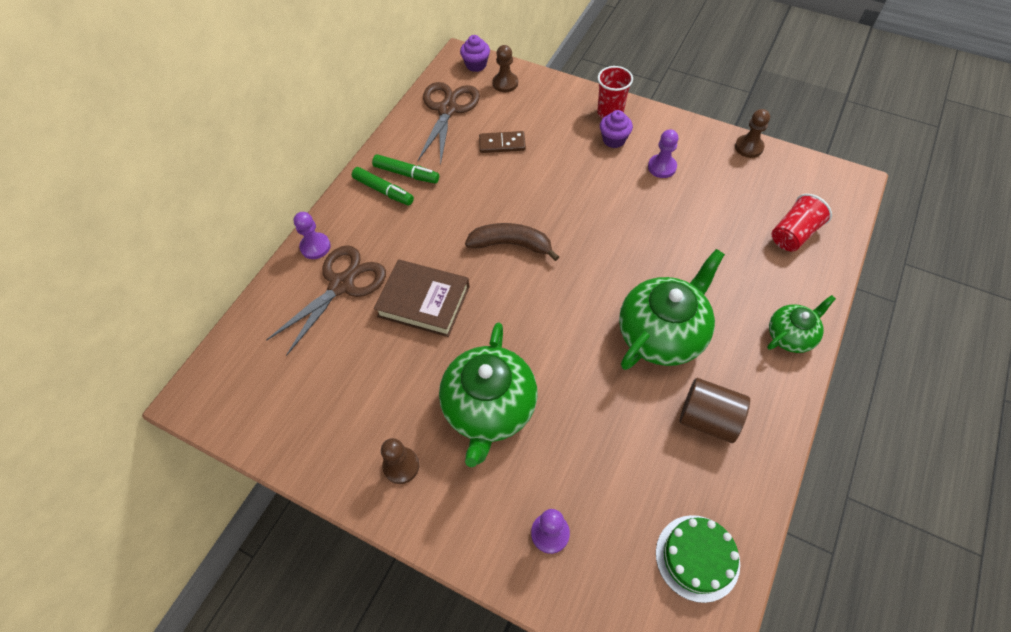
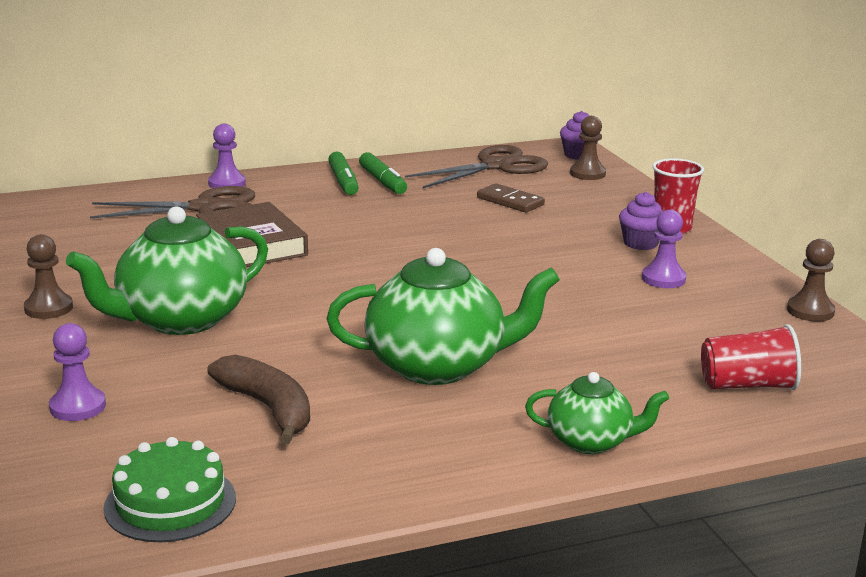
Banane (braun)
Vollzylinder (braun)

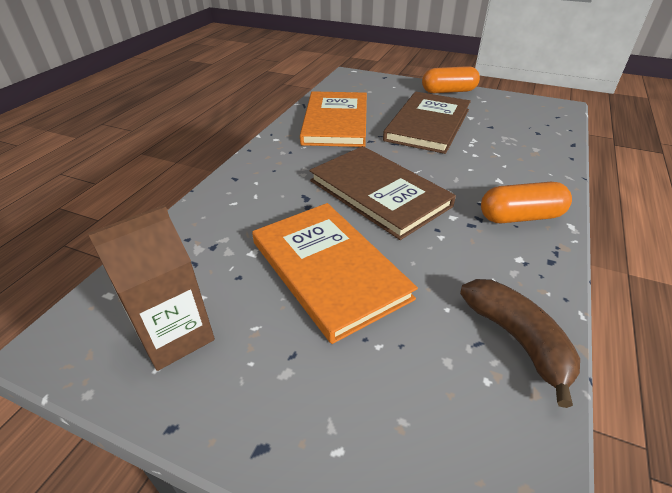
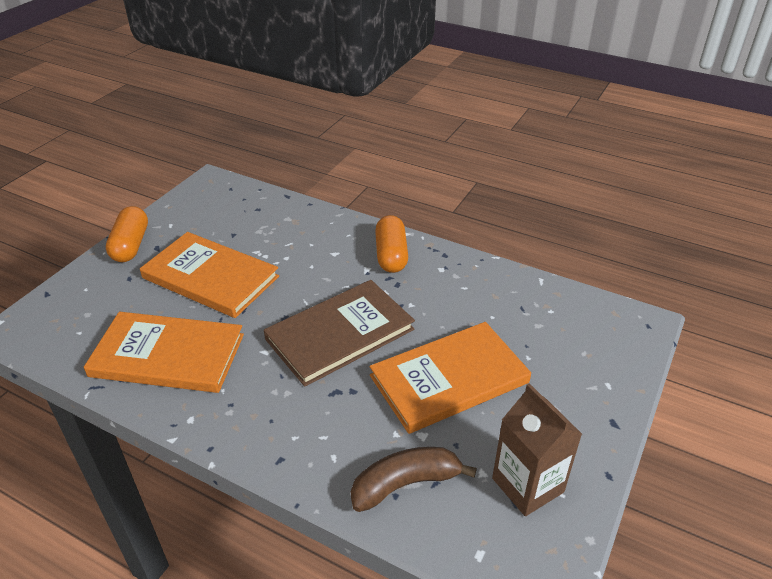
Buch (orange) (2nd from left)
Banane (braun)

—————

_TASK ITEM_:
Your copy of the listing should match it exactly, apart from the pictures, which are left out.

_PROBLEM SOLUTION_:
Banane (braun)
Vollzylinder (braun)

Buch (orange) (2nd from left)
Banane (braun)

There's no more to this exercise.